▶ [TASK REQUIREMENTS] A line below contains "camera: 65 degrees right, 5 degrees up", and a later one contains "dumbbell (1st from left)". Repeat both, with every line between them, exactly.

▶ [SOURCE MATERIAL]
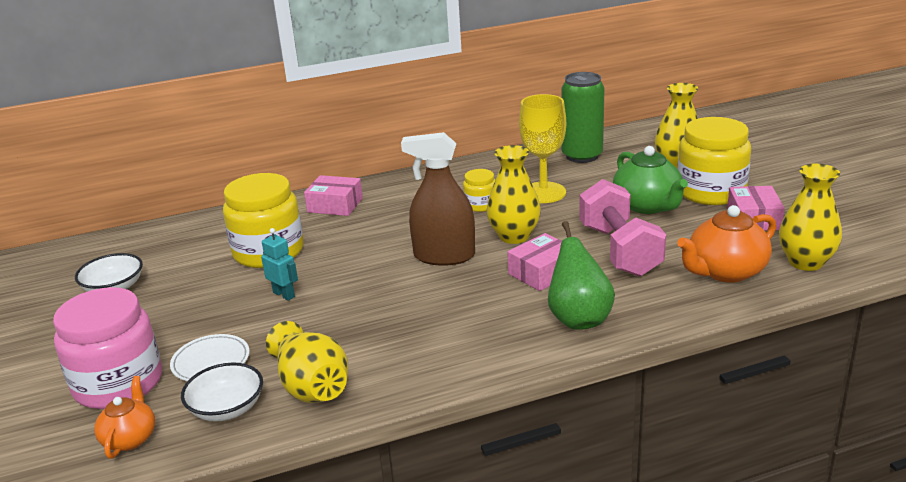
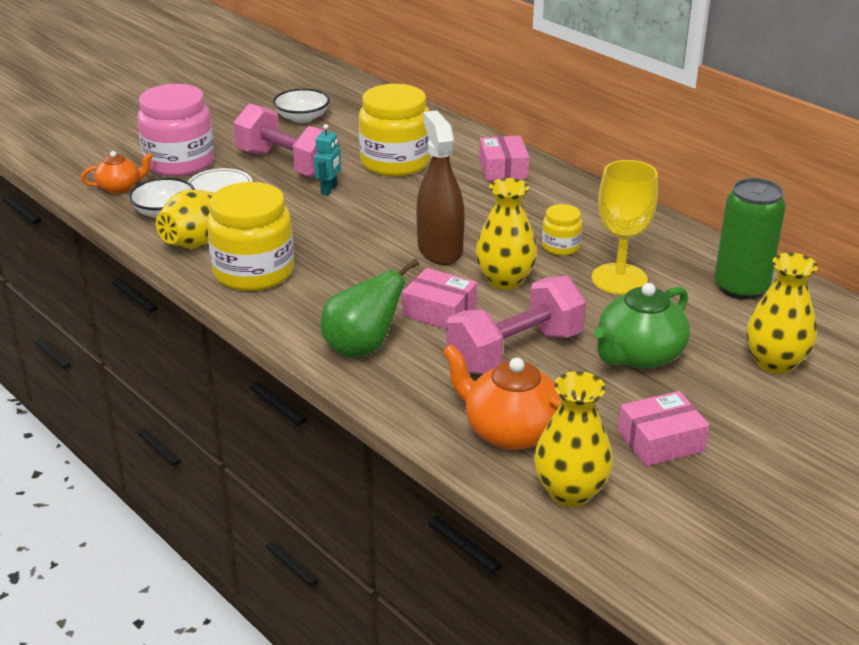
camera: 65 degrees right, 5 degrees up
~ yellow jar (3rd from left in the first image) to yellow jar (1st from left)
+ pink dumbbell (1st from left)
--
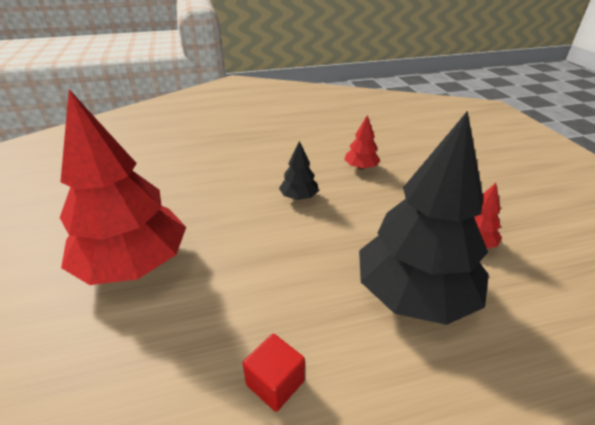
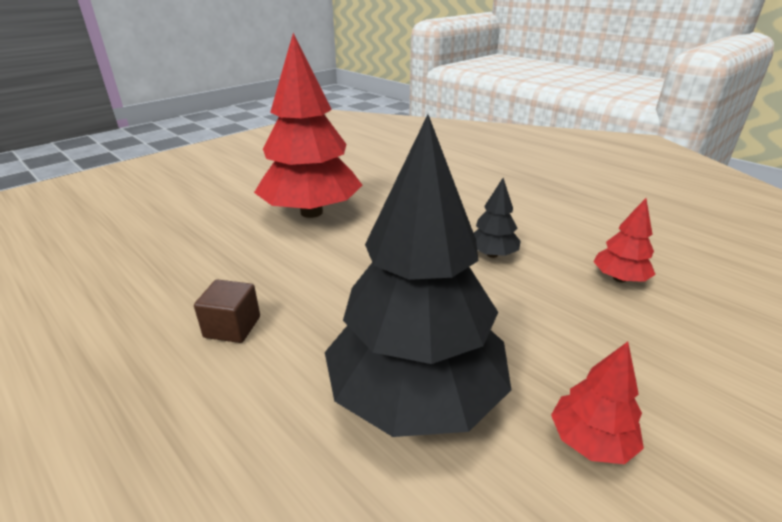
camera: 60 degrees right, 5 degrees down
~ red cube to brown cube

▶ [SOLUTION TO THIS EXERCISE]
camera: 65 degrees right, 5 degrees up
~ yellow jar (3rd from left in the first image) to yellow jar (1st from left)
+ pink dumbbell (1st from left)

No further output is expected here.